[Stated task] Copy each of the records below word for word, keeping every line and character unchanged.

******

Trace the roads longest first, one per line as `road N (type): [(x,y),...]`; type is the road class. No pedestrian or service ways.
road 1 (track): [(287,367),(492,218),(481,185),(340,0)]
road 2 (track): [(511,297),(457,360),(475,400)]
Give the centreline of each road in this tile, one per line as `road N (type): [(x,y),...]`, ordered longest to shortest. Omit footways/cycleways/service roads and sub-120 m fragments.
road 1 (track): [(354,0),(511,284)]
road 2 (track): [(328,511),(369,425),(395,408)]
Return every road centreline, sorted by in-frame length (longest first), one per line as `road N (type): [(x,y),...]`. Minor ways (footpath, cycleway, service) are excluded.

******

[Output of the task]
Trace the roads longest first, one per line as `road N (type): [(x,y),...]`; type is the road class. No pedestrian or service ways.
road 1 (track): [(287,367),(492,218),(481,185),(340,0)]
road 2 (track): [(511,297),(457,360),(475,400)]
Give the centreline of each road in this tile, one per line as `road N (type): [(x,y),...]`, ordered longest to shortest. Omit footways/cycleways/service roads and sub-120 m fragments.
road 1 (track): [(354,0),(511,284)]
road 2 (track): [(328,511),(369,425),(395,408)]
Return every road centreline, sorted by in-frame length (longest first), one per line as `road N (type): [(x,y),...]`. Minor ways (footpath, cycleway, service) are excluded.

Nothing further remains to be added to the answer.